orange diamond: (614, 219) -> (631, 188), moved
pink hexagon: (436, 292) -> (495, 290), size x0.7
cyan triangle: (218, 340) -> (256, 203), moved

===

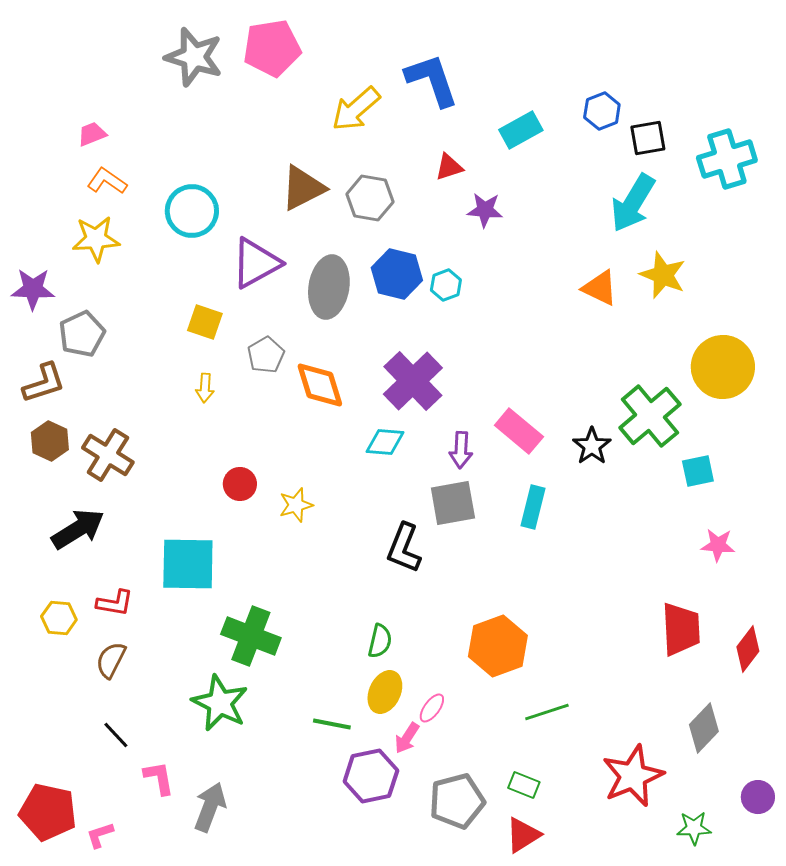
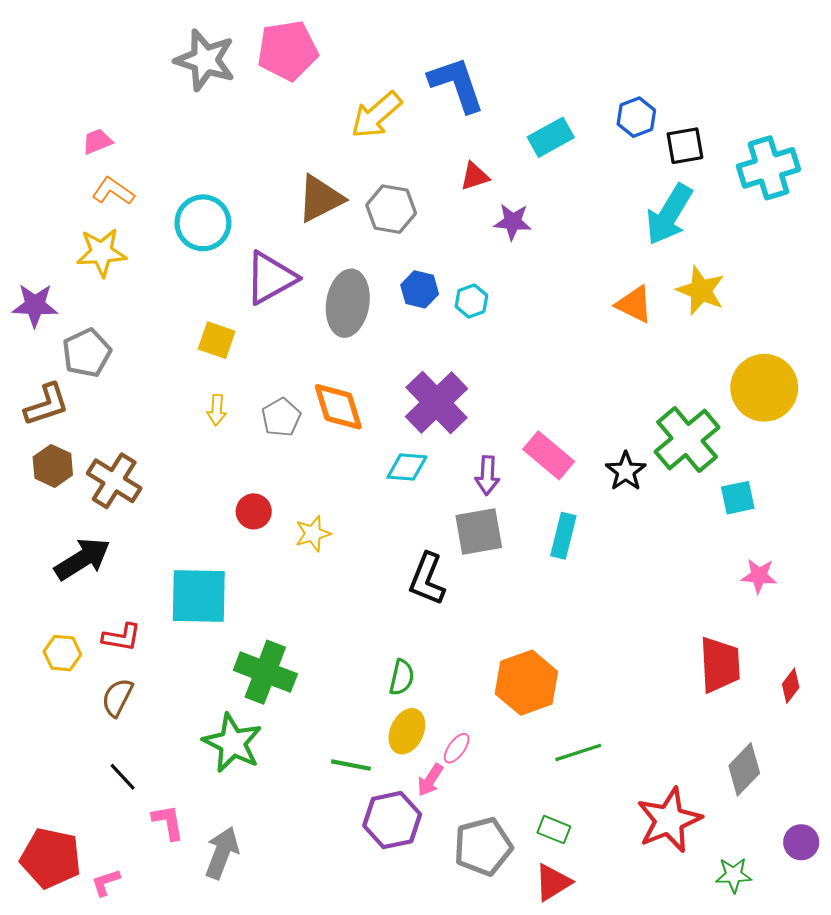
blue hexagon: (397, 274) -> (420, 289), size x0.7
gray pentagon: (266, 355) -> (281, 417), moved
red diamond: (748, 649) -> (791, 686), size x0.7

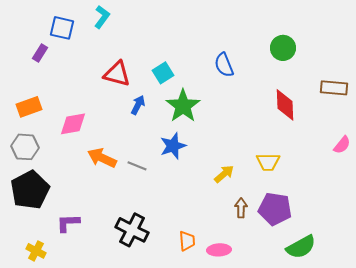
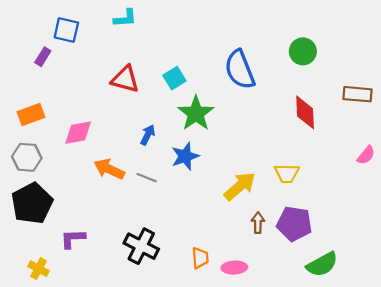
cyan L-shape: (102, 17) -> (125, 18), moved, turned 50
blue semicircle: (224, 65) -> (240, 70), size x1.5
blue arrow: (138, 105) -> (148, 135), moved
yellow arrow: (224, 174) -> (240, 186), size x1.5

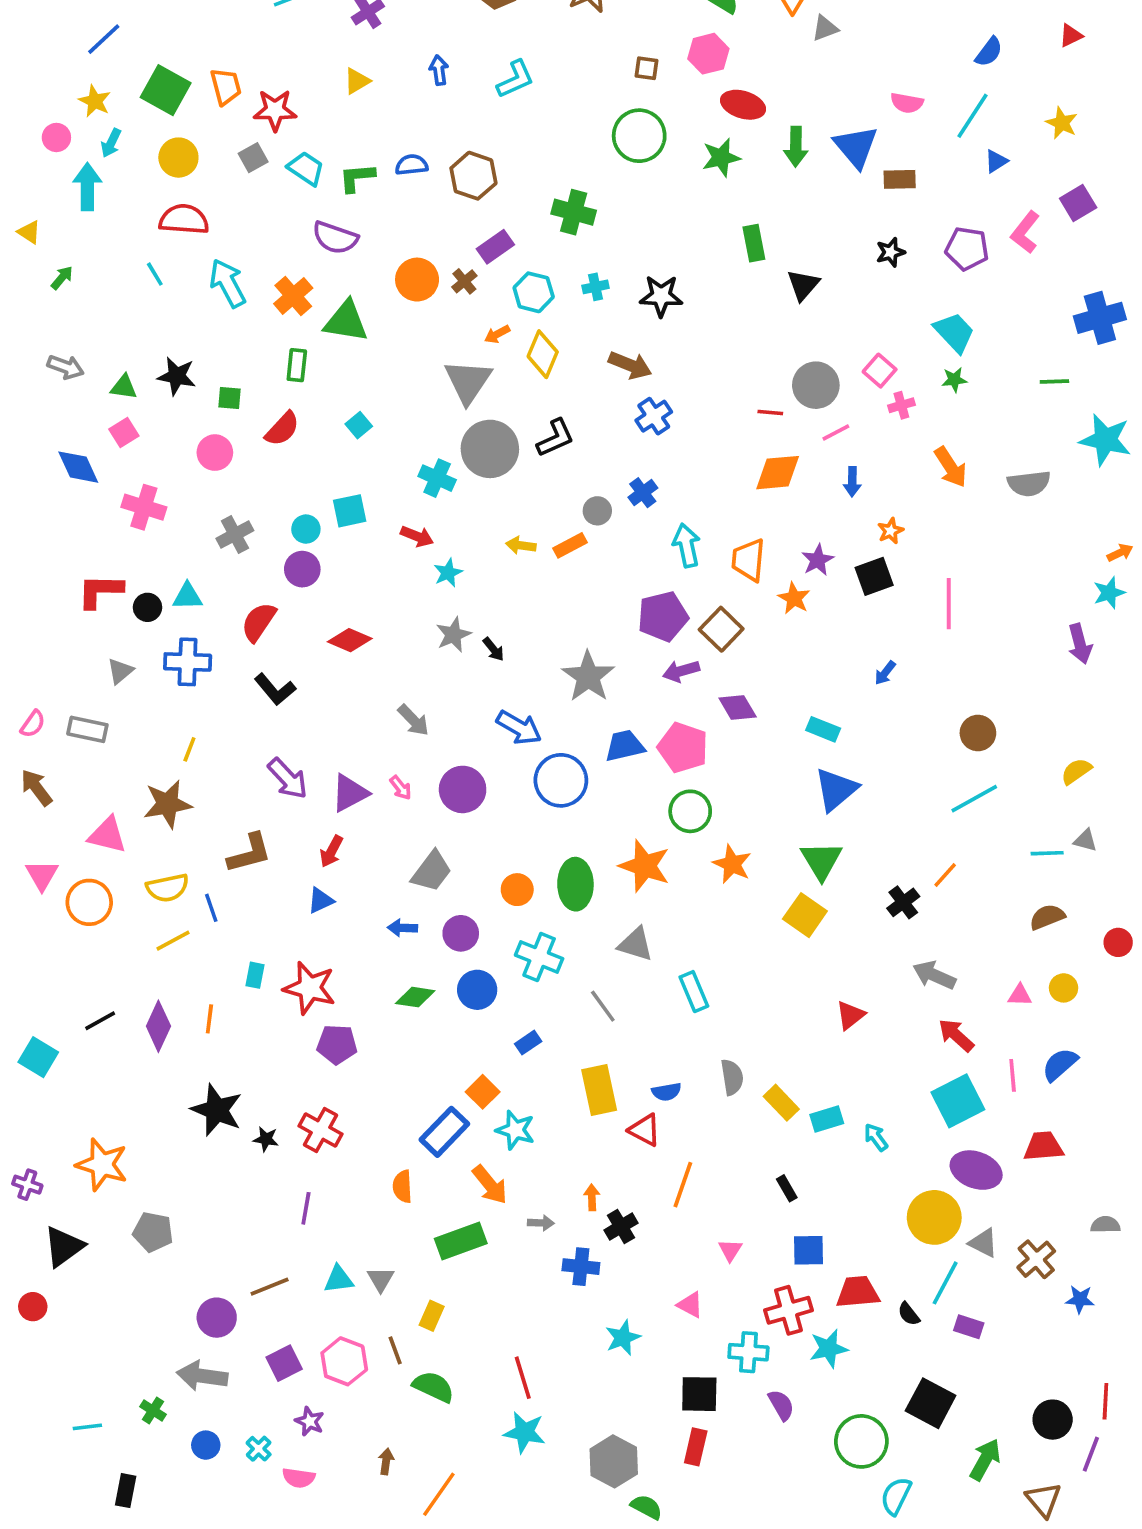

===

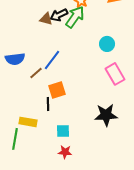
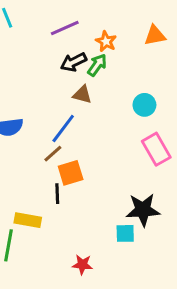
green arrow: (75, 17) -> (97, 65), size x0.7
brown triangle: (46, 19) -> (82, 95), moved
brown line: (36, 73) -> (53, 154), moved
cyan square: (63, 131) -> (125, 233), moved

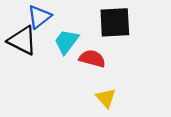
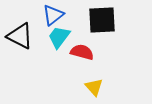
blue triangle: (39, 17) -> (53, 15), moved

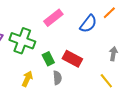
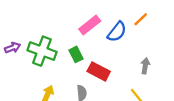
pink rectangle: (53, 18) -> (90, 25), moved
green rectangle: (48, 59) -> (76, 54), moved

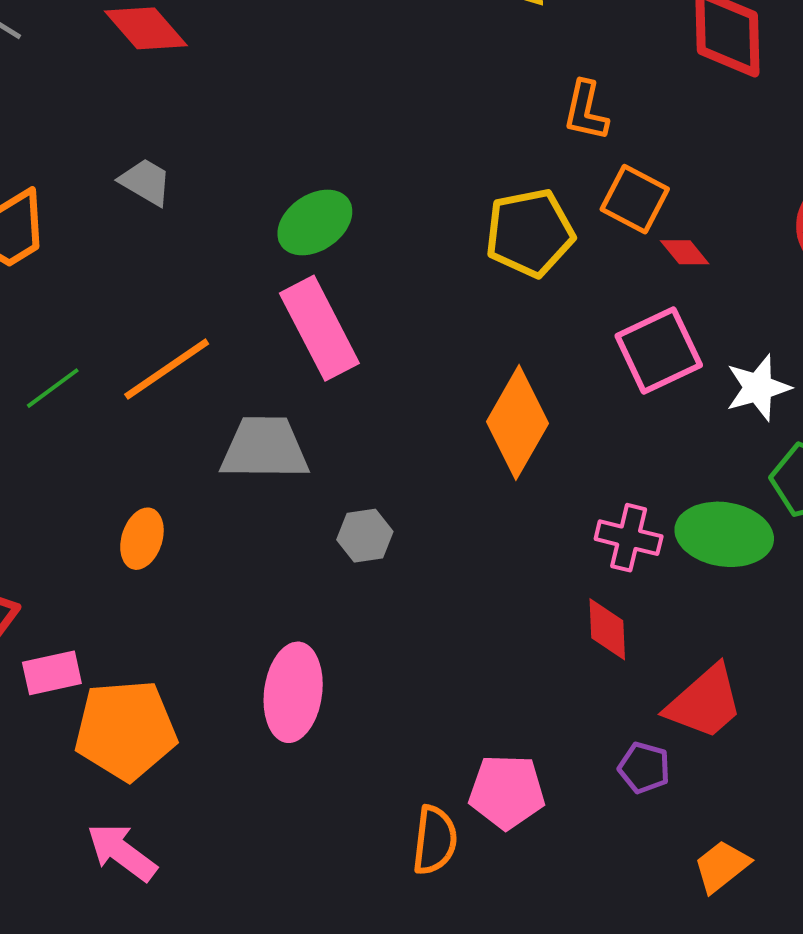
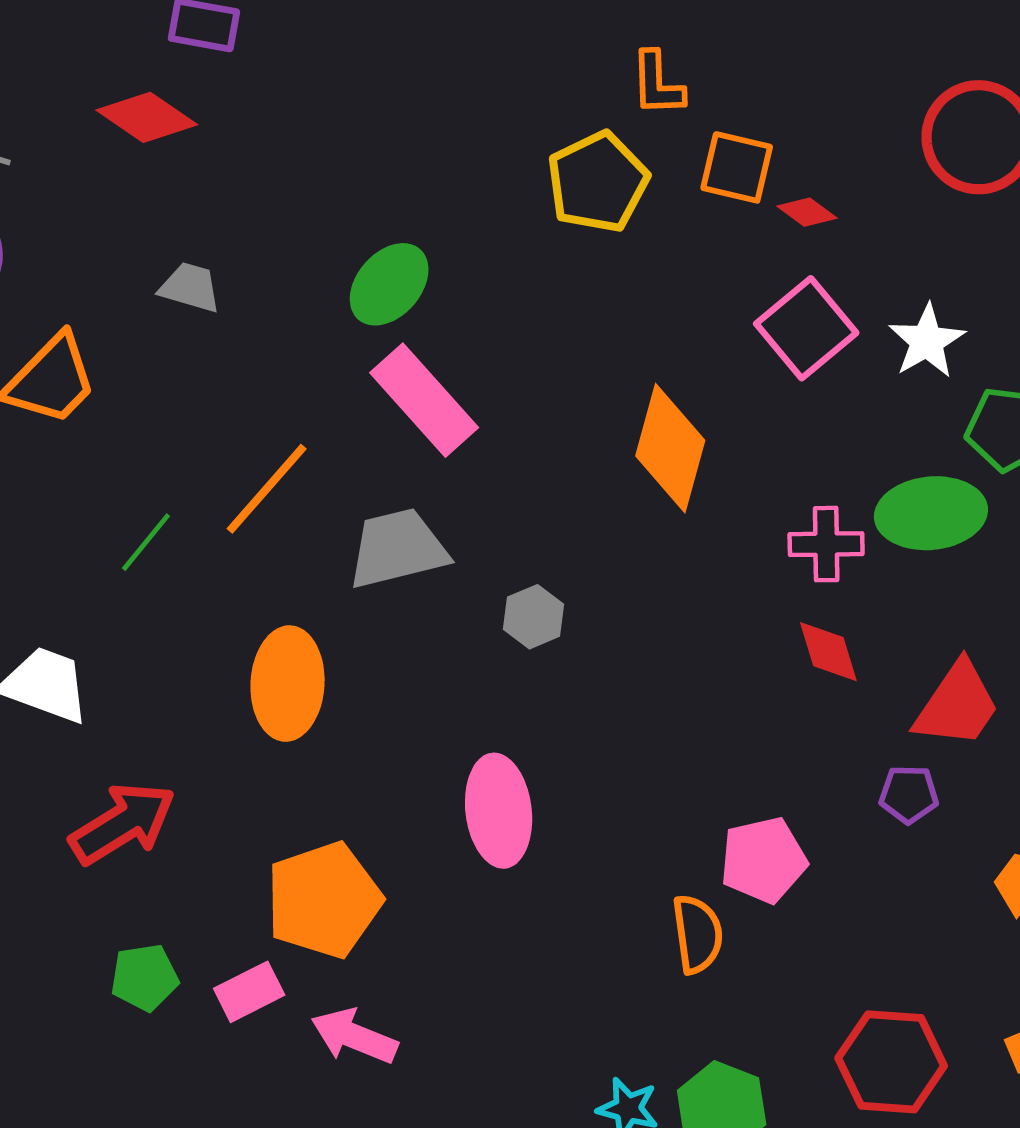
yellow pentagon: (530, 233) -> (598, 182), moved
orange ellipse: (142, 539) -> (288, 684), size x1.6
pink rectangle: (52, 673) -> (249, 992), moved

===

- _What needs to be done_
Report every line of the records that contains the word "cyan".

- _Answer to the exercise_
cyan triangle: (218, 340) -> (256, 203), moved
cyan L-shape: (102, 17) -> (125, 18), moved, turned 50
cyan square: (63, 131) -> (125, 233), moved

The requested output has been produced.